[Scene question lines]
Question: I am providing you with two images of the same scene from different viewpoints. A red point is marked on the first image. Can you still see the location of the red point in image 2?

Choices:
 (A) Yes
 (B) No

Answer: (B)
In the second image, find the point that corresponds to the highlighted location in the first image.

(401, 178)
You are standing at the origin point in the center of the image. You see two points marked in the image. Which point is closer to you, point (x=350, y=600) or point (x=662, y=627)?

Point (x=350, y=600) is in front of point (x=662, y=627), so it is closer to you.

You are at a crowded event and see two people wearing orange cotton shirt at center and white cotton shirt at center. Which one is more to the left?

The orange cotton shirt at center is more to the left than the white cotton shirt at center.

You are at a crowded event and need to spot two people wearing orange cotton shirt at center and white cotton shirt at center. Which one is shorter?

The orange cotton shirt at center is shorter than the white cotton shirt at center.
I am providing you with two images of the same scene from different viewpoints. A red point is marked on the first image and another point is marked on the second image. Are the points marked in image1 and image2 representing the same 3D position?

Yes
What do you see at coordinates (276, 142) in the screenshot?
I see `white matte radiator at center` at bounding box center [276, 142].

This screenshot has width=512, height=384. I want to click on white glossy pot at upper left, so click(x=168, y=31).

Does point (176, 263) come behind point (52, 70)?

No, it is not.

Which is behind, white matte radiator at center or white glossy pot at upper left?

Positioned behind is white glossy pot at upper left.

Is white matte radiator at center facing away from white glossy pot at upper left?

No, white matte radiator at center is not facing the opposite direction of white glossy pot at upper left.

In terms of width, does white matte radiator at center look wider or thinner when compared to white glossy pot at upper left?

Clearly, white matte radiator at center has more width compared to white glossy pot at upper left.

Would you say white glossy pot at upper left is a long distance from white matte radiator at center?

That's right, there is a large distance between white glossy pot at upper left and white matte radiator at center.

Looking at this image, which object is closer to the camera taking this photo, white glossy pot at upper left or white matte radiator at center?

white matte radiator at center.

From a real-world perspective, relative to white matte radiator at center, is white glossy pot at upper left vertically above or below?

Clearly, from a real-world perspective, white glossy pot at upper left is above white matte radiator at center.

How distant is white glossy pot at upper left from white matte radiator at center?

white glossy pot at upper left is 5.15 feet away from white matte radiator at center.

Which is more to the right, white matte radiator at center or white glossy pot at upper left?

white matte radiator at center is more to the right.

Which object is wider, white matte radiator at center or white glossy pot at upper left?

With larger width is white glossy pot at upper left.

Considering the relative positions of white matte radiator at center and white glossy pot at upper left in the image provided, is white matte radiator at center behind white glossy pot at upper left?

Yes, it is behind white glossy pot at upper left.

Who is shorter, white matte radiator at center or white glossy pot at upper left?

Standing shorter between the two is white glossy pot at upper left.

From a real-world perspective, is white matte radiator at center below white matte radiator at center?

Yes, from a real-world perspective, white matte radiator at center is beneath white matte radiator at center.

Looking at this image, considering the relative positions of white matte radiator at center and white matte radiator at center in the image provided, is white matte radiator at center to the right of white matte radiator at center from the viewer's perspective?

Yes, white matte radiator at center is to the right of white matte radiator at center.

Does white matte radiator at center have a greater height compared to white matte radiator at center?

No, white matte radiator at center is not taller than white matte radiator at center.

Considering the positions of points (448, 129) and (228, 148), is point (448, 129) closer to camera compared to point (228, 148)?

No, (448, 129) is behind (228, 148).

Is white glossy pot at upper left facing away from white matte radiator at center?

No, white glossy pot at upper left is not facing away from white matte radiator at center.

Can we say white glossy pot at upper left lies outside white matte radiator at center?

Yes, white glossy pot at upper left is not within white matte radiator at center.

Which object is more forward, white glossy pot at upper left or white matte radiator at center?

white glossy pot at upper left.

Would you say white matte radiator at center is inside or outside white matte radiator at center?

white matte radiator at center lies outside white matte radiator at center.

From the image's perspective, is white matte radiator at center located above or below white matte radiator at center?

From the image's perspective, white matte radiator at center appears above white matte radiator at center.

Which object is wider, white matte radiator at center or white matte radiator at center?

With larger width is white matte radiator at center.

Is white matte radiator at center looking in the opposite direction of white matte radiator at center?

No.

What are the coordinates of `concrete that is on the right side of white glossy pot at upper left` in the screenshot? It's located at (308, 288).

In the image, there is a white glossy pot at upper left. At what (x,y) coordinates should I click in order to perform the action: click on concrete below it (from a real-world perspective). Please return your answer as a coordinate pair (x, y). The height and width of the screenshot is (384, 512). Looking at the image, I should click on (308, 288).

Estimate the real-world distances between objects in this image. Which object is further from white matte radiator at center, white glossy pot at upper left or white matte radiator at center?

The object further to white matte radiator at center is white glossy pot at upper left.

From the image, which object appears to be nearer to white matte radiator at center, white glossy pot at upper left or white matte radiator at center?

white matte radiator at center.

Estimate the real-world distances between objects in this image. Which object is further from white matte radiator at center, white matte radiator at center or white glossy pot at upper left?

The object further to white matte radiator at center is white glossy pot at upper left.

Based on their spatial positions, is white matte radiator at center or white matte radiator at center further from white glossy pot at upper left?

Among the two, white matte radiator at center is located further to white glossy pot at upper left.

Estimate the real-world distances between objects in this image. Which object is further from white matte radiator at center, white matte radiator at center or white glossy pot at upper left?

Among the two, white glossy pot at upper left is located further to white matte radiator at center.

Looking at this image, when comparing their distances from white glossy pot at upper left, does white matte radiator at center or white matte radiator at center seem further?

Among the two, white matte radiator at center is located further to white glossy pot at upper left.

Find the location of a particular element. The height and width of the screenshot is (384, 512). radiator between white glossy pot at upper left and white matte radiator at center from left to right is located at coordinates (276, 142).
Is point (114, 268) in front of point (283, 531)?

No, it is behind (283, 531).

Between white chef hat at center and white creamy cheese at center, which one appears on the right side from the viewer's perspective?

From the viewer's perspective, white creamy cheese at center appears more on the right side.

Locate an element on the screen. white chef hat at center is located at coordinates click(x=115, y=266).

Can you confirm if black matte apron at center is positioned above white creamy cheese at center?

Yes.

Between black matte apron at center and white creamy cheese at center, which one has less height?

- _WHAT THE TASK REQUIRES_
Please write out all of the lines above, word for word and unchanged.

- _TASK SOLUTION_
Question: I am providing you with two images of the same scene from different viewpoints. A red point is marked on the first image. Can you still see the location of the red point in image 2?

Choices:
 (A) Yes
 (B) No

Answer: (B)
In the second image, find the point that corresponds to the highlighted location in the first image.

(401, 178)
You are standing at the origin point in the center of the image. You see two points marked in the image. Which point is closer to you, point (x=350, y=600) or point (x=662, y=627)?

Point (x=350, y=600) is in front of point (x=662, y=627), so it is closer to you.

You are at a crowded event and see two people wearing orange cotton shirt at center and white cotton shirt at center. Which one is more to the left?

The orange cotton shirt at center is more to the left than the white cotton shirt at center.

You are at a crowded event and need to spot two people wearing orange cotton shirt at center and white cotton shirt at center. Which one is shorter?

The orange cotton shirt at center is shorter than the white cotton shirt at center.
I am providing you with two images of the same scene from different viewpoints. A red point is marked on the first image and another point is marked on the second image. Are the points marked in image1 and image2 representing the same 3D position?

Yes
What do you see at coordinates (276, 142) in the screenshot?
I see `white matte radiator at center` at bounding box center [276, 142].

This screenshot has width=512, height=384. I want to click on white glossy pot at upper left, so click(x=168, y=31).

Does point (176, 263) come behind point (52, 70)?

No, it is not.

Which is behind, white matte radiator at center or white glossy pot at upper left?

Positioned behind is white glossy pot at upper left.

Is white matte radiator at center facing away from white glossy pot at upper left?

No, white matte radiator at center is not facing the opposite direction of white glossy pot at upper left.

In terms of width, does white matte radiator at center look wider or thinner when compared to white glossy pot at upper left?

Clearly, white matte radiator at center has more width compared to white glossy pot at upper left.

Would you say white glossy pot at upper left is a long distance from white matte radiator at center?

That's right, there is a large distance between white glossy pot at upper left and white matte radiator at center.

Looking at this image, which object is closer to the camera taking this photo, white glossy pot at upper left or white matte radiator at center?

white matte radiator at center.

From a real-world perspective, relative to white matte radiator at center, is white glossy pot at upper left vertically above or below?

Clearly, from a real-world perspective, white glossy pot at upper left is above white matte radiator at center.

How distant is white glossy pot at upper left from white matte radiator at center?

white glossy pot at upper left is 5.15 feet away from white matte radiator at center.

Which is more to the right, white matte radiator at center or white glossy pot at upper left?

white matte radiator at center is more to the right.

Which object is wider, white matte radiator at center or white glossy pot at upper left?

With larger width is white glossy pot at upper left.

Considering the relative positions of white matte radiator at center and white glossy pot at upper left in the image provided, is white matte radiator at center behind white glossy pot at upper left?

Yes, it is behind white glossy pot at upper left.

Who is shorter, white matte radiator at center or white glossy pot at upper left?

Standing shorter between the two is white glossy pot at upper left.

From a real-world perspective, is white matte radiator at center below white matte radiator at center?

Yes, from a real-world perspective, white matte radiator at center is beneath white matte radiator at center.

Looking at this image, considering the relative positions of white matte radiator at center and white matte radiator at center in the image provided, is white matte radiator at center to the right of white matte radiator at center from the viewer's perspective?

Yes, white matte radiator at center is to the right of white matte radiator at center.

Does white matte radiator at center have a greater height compared to white matte radiator at center?

No, white matte radiator at center is not taller than white matte radiator at center.

Considering the positions of points (448, 129) and (228, 148), is point (448, 129) closer to camera compared to point (228, 148)?

No, (448, 129) is behind (228, 148).

Is white glossy pot at upper left facing away from white matte radiator at center?

No, white glossy pot at upper left is not facing away from white matte radiator at center.

Can we say white glossy pot at upper left lies outside white matte radiator at center?

Yes, white glossy pot at upper left is not within white matte radiator at center.

Which object is more forward, white glossy pot at upper left or white matte radiator at center?

white glossy pot at upper left.

Would you say white matte radiator at center is inside or outside white matte radiator at center?

white matte radiator at center lies outside white matte radiator at center.

From the image's perspective, is white matte radiator at center located above or below white matte radiator at center?

From the image's perspective, white matte radiator at center appears above white matte radiator at center.

Which object is wider, white matte radiator at center or white matte radiator at center?

With larger width is white matte radiator at center.

Is white matte radiator at center looking in the opposite direction of white matte radiator at center?

No.

What are the coordinates of `concrete that is on the right side of white glossy pot at upper left` in the screenshot? It's located at (308, 288).

In the image, there is a white glossy pot at upper left. At what (x,y) coordinates should I click in order to perform the action: click on concrete below it (from a real-world perspective). Please return your answer as a coordinate pair (x, y). The height and width of the screenshot is (384, 512). Looking at the image, I should click on (308, 288).

Estimate the real-world distances between objects in this image. Which object is further from white matte radiator at center, white glossy pot at upper left or white matte radiator at center?

The object further to white matte radiator at center is white glossy pot at upper left.

From the image, which object appears to be nearer to white matte radiator at center, white glossy pot at upper left or white matte radiator at center?

white matte radiator at center.

Estimate the real-world distances between objects in this image. Which object is further from white matte radiator at center, white matte radiator at center or white glossy pot at upper left?

The object further to white matte radiator at center is white glossy pot at upper left.

Based on their spatial positions, is white matte radiator at center or white matte radiator at center further from white glossy pot at upper left?

Among the two, white matte radiator at center is located further to white glossy pot at upper left.

Estimate the real-world distances between objects in this image. Which object is further from white matte radiator at center, white matte radiator at center or white glossy pot at upper left?

Among the two, white glossy pot at upper left is located further to white matte radiator at center.

Looking at this image, when comparing their distances from white glossy pot at upper left, does white matte radiator at center or white matte radiator at center seem further?

Among the two, white matte radiator at center is located further to white glossy pot at upper left.

Find the location of a particular element. The height and width of the screenshot is (384, 512). radiator between white glossy pot at upper left and white matte radiator at center from left to right is located at coordinates (276, 142).
Is point (114, 268) in front of point (283, 531)?

No, it is behind (283, 531).

Between white chef hat at center and white creamy cheese at center, which one appears on the right side from the viewer's perspective?

From the viewer's perspective, white creamy cheese at center appears more on the right side.

Locate an element on the screen. white chef hat at center is located at coordinates click(x=115, y=266).

Can you confirm if black matte apron at center is positioned above white creamy cheese at center?

Yes.

Between black matte apron at center and white creamy cheese at center, which one has less height?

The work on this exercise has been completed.